:: DATA RECORDS ::

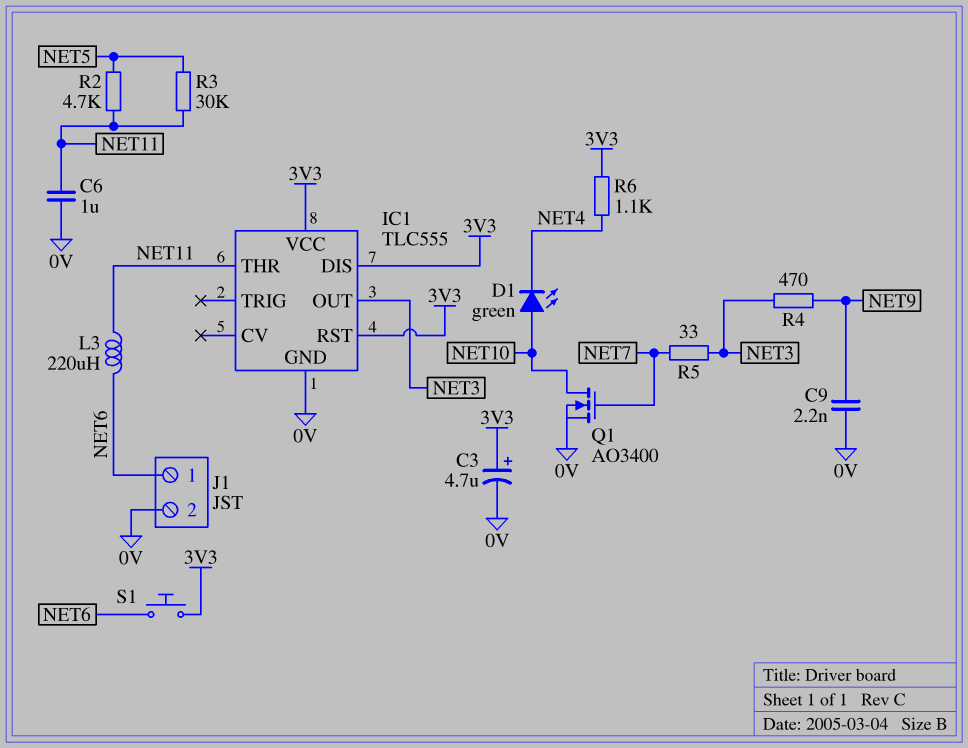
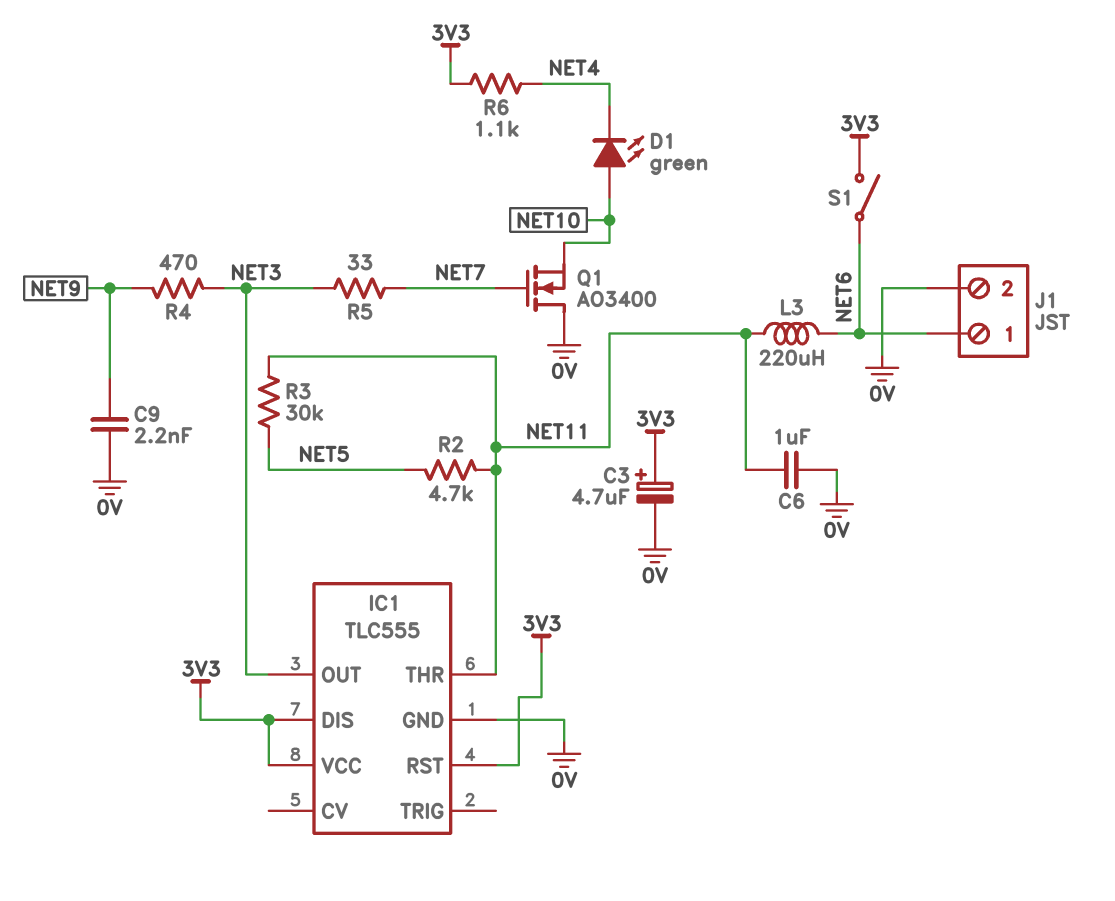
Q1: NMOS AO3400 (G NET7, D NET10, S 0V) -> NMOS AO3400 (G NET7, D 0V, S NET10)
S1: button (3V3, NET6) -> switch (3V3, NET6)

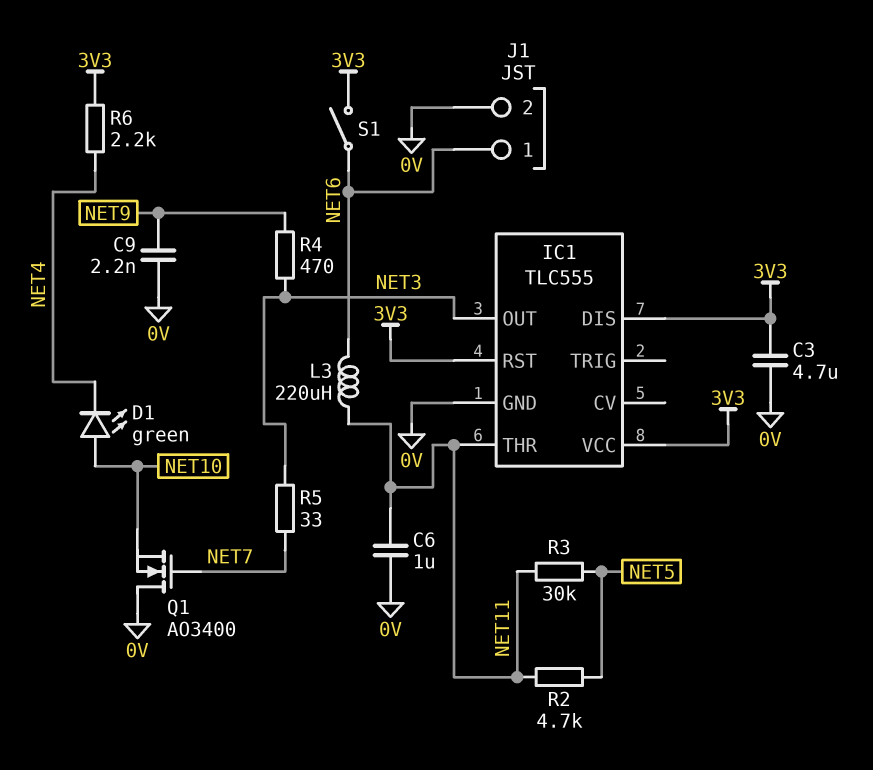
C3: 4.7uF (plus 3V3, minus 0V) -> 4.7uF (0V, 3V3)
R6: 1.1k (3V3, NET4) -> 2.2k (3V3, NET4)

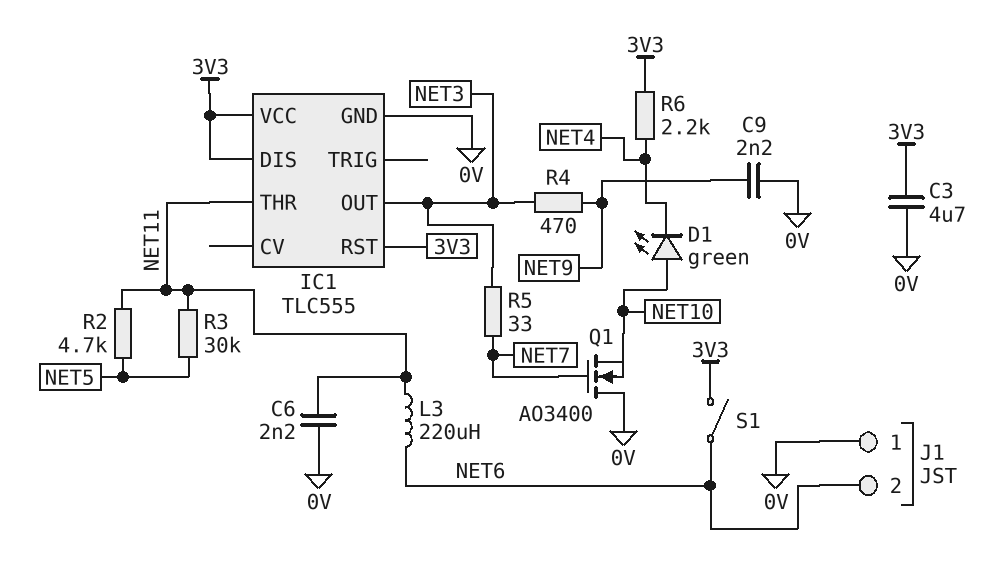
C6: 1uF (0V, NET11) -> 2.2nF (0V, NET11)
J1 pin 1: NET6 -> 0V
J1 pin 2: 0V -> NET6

:::

What is needed is an exact copy of the lines from the one with "S1: button (3V3, NET6) -> switch (3V3, NET6)" through the end of the data above, both included, minus any pictures.

S1: button (3V3, NET6) -> switch (3V3, NET6)

C3: 4.7uF (plus 3V3, minus 0V) -> 4.7uF (0V, 3V3)
R6: 1.1k (3V3, NET4) -> 2.2k (3V3, NET4)

C6: 1uF (0V, NET11) -> 2.2nF (0V, NET11)
J1 pin 1: NET6 -> 0V
J1 pin 2: 0V -> NET6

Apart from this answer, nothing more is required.